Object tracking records
========================================================================
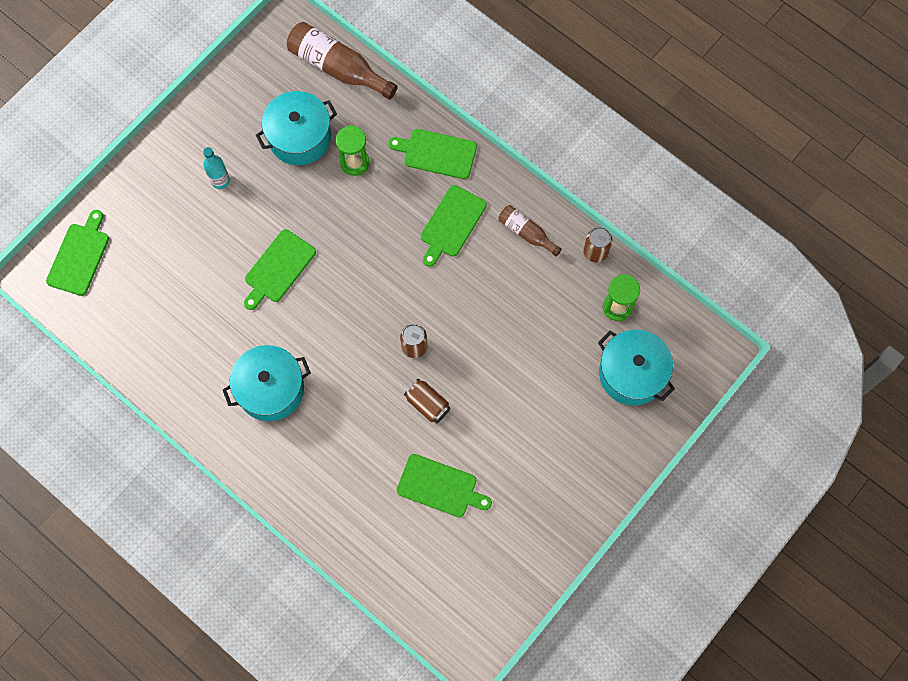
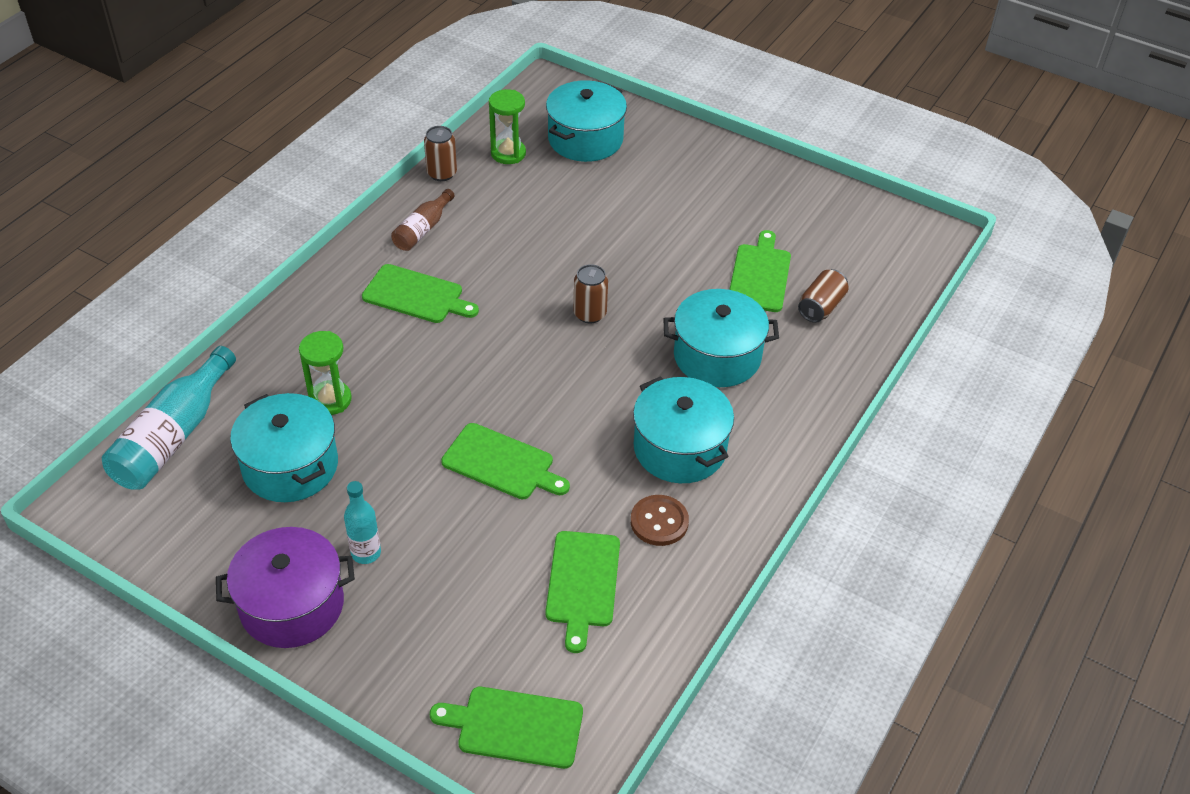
camera: 100 degrees left, 25 degrees down
(189, 138) = (292, 605): none -> purple pot
(209, 363) = (659, 522): none -> brown button
(338, 68) = (173, 436): brown bottle -> turquoise bottle
(355, 433) = (717, 356): none -> turquoise pot
(427, 404) = (661, 295): brown can -> brown can (821, 307)
(436, 153) = (314, 318): green cutting board -> green cutting board (582, 583)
========================================================================
* Your instructions *
Take the line holding "(427, 404) = (661, 295): brown" and all lines after it through the end of the data, and set them down exactly.

* Your response *
(427, 404) = (661, 295): brown can -> brown can (821, 307)
(436, 153) = (314, 318): green cutting board -> green cutting board (582, 583)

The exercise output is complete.